Problem to solve »
Locate the string "PROG" in the records below. Copy every line where it occurs.

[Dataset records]

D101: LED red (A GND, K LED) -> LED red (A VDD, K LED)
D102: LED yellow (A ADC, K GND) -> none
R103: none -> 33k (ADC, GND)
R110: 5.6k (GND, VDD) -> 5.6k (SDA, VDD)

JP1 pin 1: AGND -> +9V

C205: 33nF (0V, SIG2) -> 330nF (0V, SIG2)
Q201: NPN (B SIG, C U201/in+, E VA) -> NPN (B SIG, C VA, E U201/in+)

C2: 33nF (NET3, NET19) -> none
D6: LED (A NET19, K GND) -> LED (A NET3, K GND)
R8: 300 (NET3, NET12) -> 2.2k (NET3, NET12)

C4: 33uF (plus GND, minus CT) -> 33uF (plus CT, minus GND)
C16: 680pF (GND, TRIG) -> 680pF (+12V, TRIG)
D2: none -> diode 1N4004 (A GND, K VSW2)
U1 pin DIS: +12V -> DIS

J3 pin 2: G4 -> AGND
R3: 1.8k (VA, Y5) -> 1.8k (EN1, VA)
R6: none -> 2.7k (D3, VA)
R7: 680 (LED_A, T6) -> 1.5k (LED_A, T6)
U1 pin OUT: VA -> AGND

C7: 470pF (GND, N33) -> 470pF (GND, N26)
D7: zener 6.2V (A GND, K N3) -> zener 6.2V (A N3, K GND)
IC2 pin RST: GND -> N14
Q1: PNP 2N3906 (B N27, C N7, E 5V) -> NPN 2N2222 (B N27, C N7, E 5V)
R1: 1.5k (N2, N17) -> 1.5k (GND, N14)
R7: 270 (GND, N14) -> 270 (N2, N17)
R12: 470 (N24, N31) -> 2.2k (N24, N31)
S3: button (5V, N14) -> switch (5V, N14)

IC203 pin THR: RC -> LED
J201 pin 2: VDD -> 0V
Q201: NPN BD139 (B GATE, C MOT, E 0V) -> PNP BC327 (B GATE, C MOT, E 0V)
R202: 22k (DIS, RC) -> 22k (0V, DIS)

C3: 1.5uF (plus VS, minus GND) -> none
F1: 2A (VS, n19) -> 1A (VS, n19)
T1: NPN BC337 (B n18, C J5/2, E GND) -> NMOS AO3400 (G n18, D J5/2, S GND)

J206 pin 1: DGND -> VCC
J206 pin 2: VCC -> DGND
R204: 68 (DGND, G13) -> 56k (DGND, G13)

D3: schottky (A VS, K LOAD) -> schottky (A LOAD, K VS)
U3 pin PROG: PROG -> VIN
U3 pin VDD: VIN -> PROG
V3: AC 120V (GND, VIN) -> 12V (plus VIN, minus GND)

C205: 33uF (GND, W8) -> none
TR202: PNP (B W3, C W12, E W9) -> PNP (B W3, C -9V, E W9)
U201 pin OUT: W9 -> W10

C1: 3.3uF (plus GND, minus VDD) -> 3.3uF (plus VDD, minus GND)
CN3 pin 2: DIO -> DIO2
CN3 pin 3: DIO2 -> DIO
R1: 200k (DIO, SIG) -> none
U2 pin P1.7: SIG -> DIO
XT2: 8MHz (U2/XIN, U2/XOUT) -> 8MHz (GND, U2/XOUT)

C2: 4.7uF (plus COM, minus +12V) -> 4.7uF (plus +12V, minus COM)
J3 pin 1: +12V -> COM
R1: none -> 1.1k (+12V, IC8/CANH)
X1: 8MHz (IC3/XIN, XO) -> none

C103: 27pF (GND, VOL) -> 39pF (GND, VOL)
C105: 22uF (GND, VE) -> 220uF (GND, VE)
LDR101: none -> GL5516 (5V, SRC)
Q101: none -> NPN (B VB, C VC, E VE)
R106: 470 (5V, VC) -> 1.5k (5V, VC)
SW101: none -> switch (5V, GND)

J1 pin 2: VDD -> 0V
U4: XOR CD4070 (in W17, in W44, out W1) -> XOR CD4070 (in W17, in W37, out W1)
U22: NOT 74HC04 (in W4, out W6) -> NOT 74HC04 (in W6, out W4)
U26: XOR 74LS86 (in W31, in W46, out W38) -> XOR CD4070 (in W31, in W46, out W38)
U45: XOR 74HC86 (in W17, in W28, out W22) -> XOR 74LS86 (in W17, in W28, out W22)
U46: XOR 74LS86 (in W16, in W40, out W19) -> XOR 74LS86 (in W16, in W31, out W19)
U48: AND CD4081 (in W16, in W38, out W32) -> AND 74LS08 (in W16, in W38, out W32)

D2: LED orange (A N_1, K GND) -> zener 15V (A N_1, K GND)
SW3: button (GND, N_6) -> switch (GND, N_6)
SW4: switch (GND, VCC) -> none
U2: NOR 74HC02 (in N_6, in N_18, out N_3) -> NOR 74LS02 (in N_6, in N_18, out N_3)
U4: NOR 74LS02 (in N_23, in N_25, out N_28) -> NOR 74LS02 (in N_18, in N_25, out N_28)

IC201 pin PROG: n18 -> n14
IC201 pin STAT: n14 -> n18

Solution for this exercise »
U3 pin PROG: PROG -> VIN
U3 pin VDD: VIN -> PROG
IC201 pin PROG: n18 -> n14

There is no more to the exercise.